_Aim of the task_: The entries below contain a stretch that opens with the line containing "D3: LED white" and closes with the line containing "U33: XNOR 74HC266"; set down that stretch exactly, both ends included, and nothing else.

_Dataset records_:

************

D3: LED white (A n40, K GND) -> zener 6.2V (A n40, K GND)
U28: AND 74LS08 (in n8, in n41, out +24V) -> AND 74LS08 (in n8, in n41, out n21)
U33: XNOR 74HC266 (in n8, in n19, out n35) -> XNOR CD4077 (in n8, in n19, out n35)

************

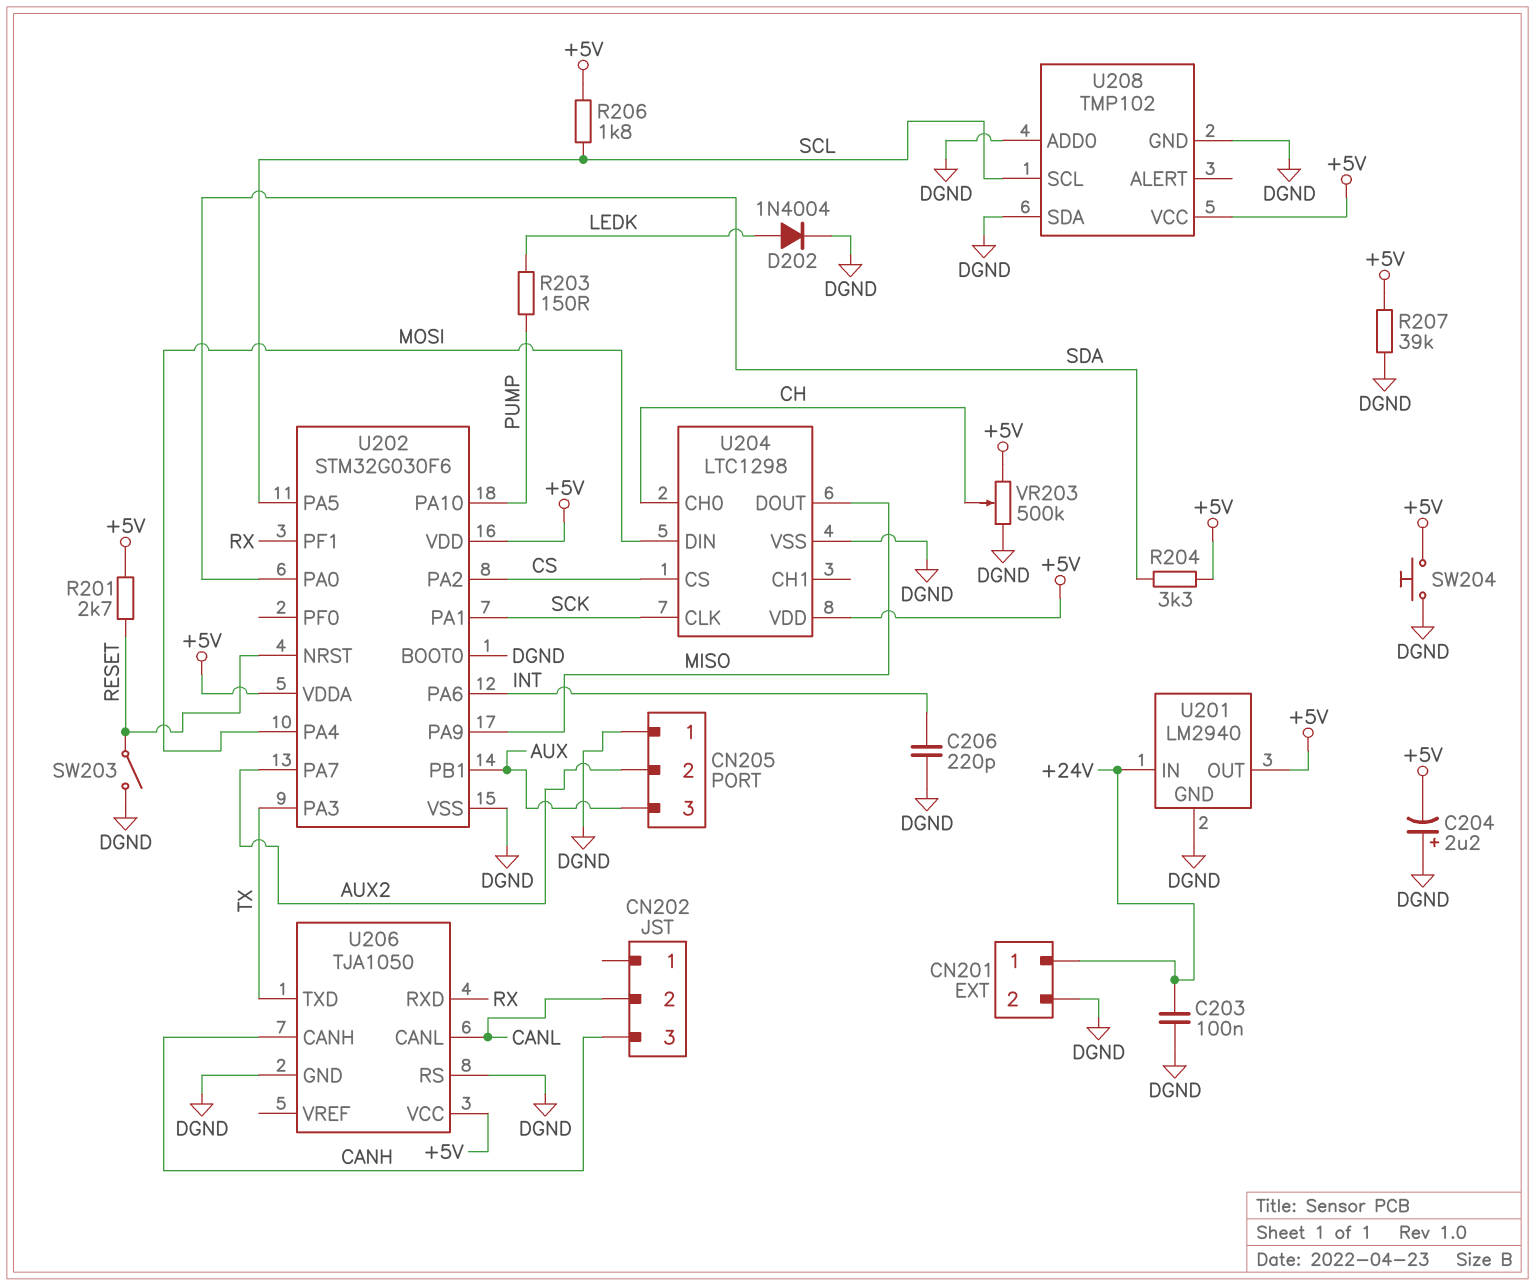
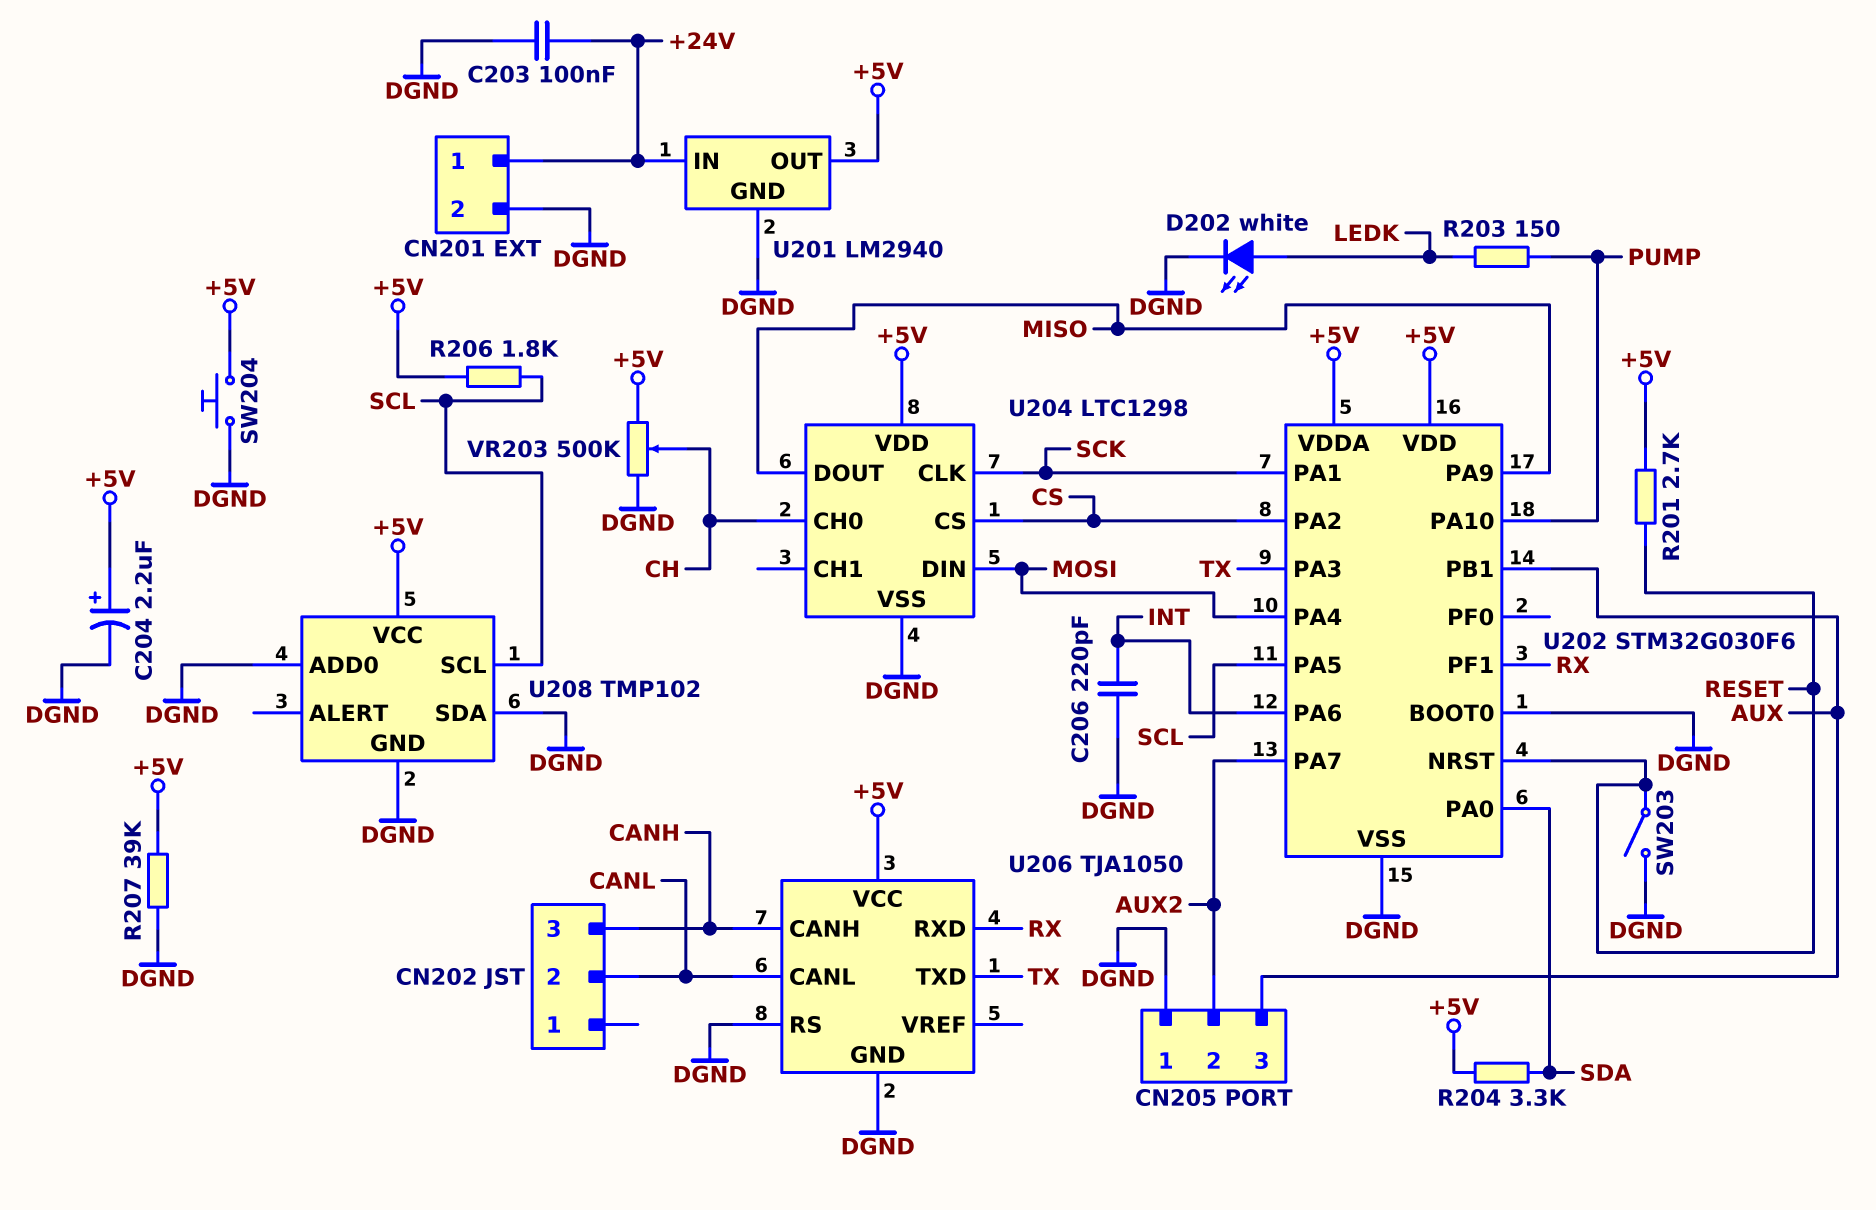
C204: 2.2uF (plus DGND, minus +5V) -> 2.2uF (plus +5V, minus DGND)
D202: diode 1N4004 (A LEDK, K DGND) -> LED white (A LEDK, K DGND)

************

_Output of the exercise_:
D3: LED white (A n40, K GND) -> zener 6.2V (A n40, K GND)
U28: AND 74LS08 (in n8, in n41, out +24V) -> AND 74LS08 (in n8, in n41, out n21)
U33: XNOR 74HC266 (in n8, in n19, out n35) -> XNOR CD4077 (in n8, in n19, out n35)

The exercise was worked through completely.